**EXERCISE REQUIREMENTS:** Which lines of the entries below run from the one holding "move | domino" to the one holding "(613,347) | x0.63 |", inclusive? Set down exactly those lines and no others.

§

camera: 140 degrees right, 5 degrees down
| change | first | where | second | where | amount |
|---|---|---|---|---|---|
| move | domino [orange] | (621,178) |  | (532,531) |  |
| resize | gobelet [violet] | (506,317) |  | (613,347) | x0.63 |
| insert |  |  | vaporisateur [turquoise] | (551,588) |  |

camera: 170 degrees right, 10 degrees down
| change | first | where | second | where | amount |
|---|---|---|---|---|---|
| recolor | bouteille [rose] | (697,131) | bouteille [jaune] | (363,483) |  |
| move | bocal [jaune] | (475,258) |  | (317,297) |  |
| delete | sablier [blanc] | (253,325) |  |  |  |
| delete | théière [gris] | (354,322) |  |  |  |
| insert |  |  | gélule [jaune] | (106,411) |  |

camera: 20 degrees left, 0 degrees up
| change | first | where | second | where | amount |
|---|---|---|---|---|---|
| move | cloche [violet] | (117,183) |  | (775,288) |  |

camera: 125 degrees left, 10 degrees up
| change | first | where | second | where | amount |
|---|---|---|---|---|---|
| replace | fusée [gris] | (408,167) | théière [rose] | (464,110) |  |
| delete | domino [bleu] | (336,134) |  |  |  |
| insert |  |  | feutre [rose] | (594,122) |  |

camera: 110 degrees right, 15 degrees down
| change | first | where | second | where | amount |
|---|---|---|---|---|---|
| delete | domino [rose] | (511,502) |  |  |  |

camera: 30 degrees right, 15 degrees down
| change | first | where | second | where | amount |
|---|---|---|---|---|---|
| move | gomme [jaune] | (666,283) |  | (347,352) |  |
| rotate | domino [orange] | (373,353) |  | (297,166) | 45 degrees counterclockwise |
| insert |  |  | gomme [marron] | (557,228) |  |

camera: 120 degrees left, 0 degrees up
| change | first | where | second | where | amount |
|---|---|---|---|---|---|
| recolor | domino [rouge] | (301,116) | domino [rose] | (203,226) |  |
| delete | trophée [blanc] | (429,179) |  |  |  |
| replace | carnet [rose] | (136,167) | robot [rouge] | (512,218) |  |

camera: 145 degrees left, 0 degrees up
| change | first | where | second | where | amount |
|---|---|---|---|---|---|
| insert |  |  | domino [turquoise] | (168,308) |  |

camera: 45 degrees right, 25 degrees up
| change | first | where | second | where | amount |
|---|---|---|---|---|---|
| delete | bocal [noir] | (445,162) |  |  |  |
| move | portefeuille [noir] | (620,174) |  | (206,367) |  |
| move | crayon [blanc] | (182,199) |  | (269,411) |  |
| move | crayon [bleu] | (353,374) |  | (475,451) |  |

§

**TASK RESULT:**
| move | domino [orange] | (621,178) |  | (532,531) |  |
| resize | gobelet [violet] | (506,317) |  | (613,347) | x0.63 |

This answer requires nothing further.